▶ **What to do**
Count the lines in the records below that contain the word "MODE", and give that figure alone.

* * * * * * * * *

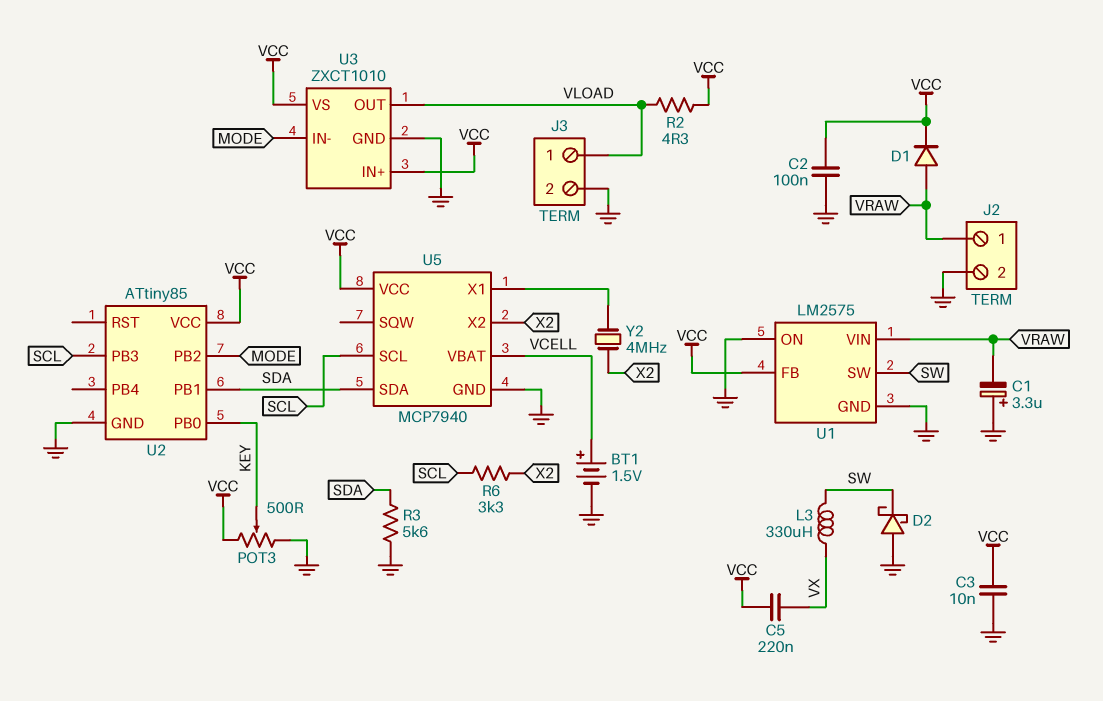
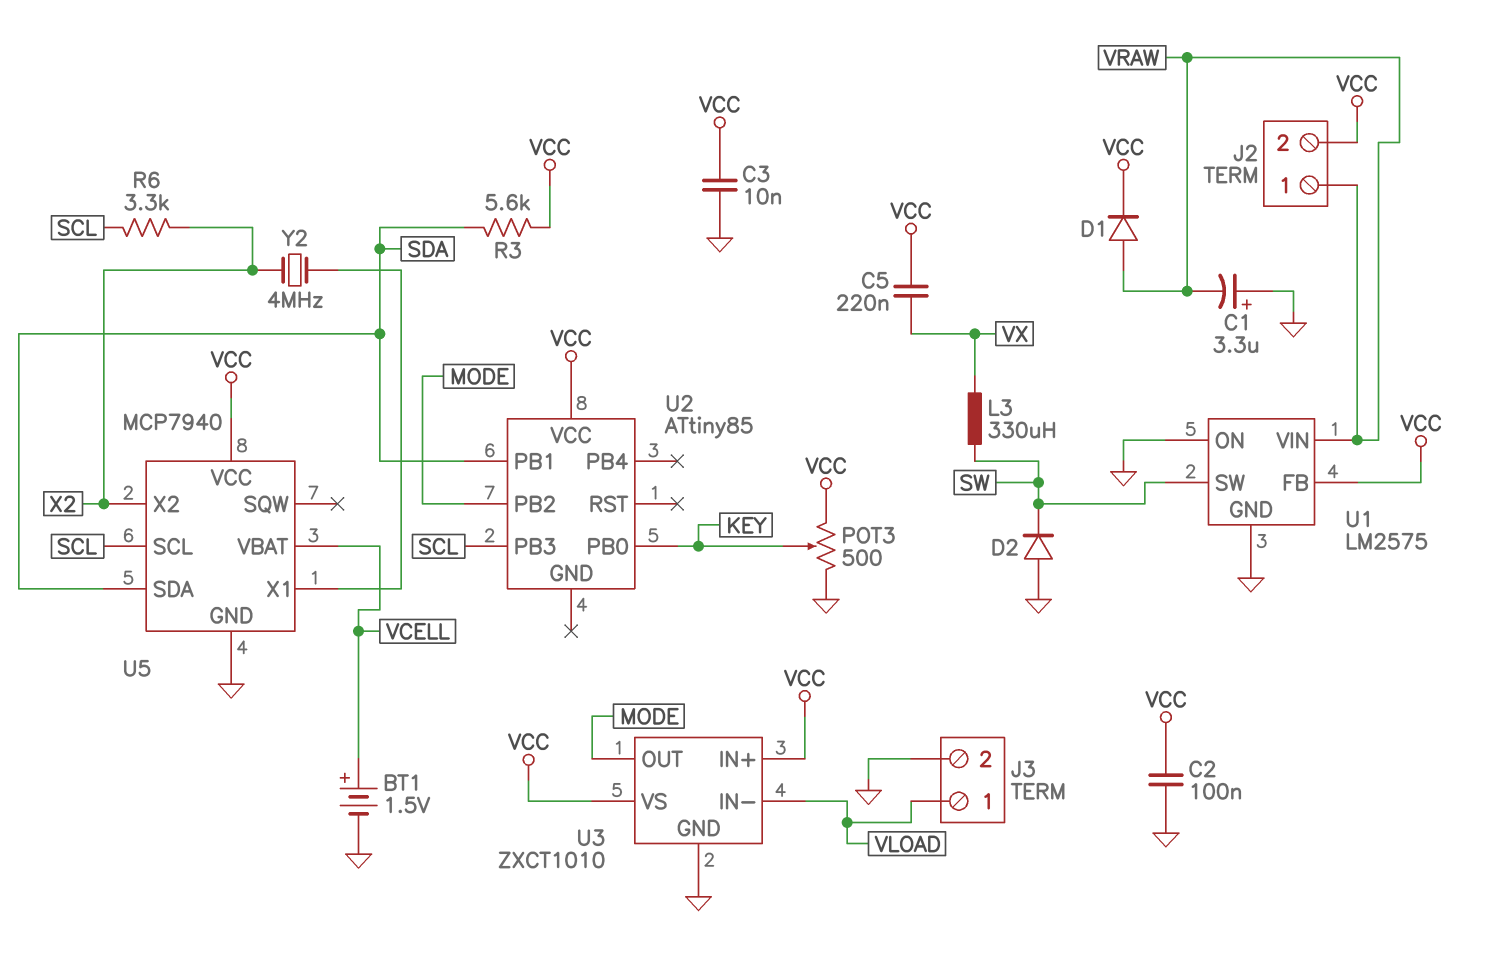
D2: schottky (A GND, K SW) -> diode (A GND, K SW)
J2 pin 2: GND -> VCC
R2: 4.3 (VCC, VLOAD) -> none
R3: 5.6k (GND, SDA) -> 5.6k (SDA, VCC)
U2 pin GND: GND -> none
U3 pin IN-: MODE -> VLOAD
U3 pin OUT: VLOAD -> MODE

* * * * * * * * *

▶ **Answer box**
2